**EXERCISE DESCRIPTION**
Of the entries below, restate word for word only the section that runs from the line with "orange bell: 2 -> 3" to the line with "yellow bell: 2 -> 0", counting both ends.

**TASK MATERIAL**
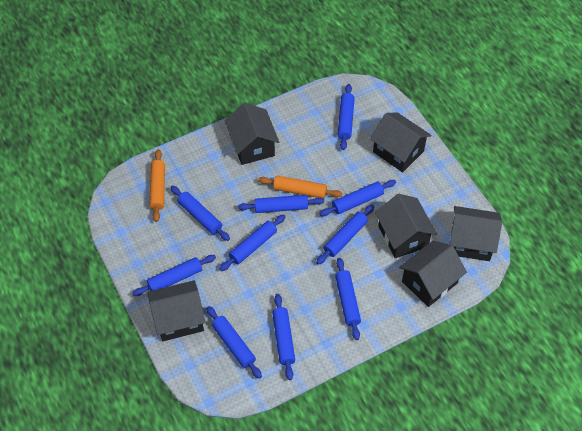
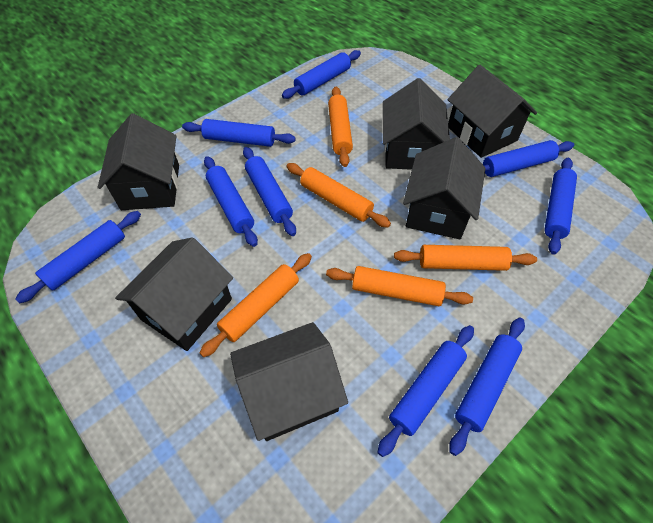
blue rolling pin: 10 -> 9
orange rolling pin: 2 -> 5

==

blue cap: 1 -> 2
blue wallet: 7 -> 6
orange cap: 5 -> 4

* * *

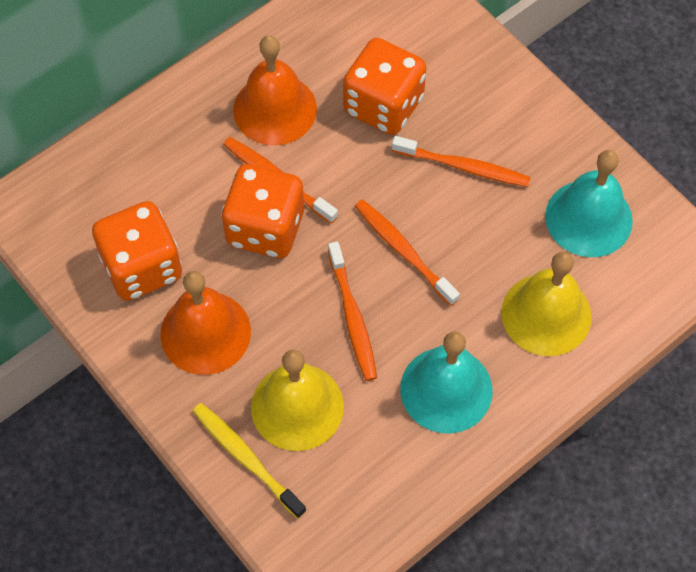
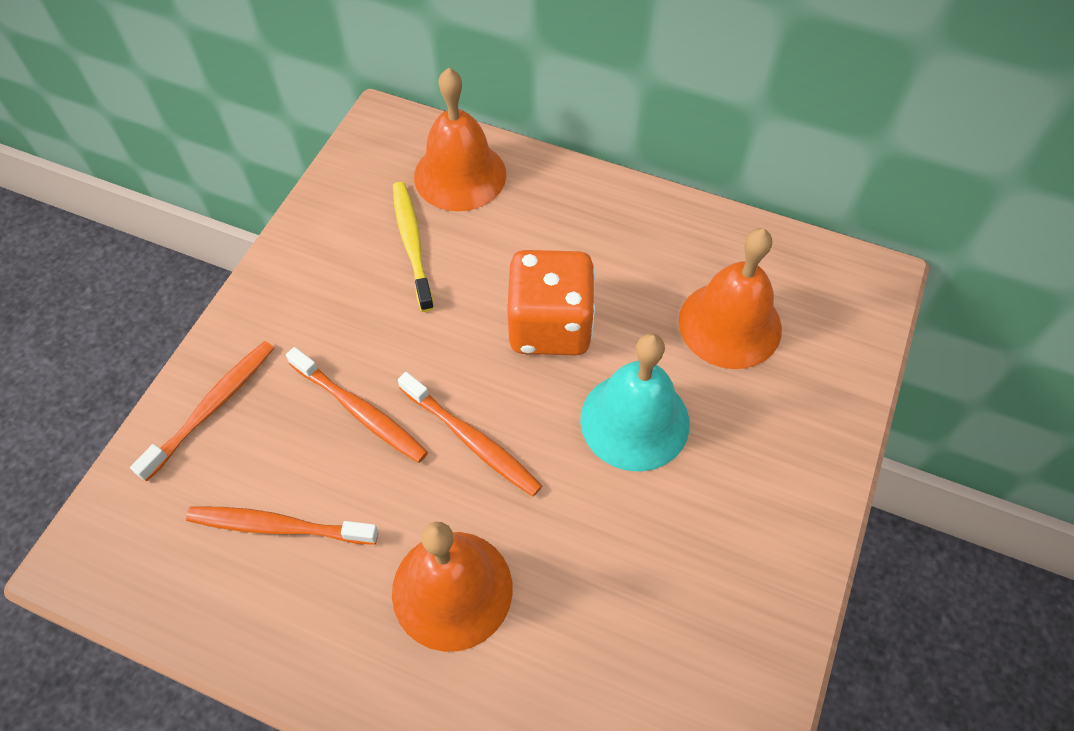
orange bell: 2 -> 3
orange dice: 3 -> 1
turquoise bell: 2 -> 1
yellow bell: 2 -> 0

**SOLUTION FOR THIS EXERCISE**
orange bell: 2 -> 3
orange dice: 3 -> 1
turquoise bell: 2 -> 1
yellow bell: 2 -> 0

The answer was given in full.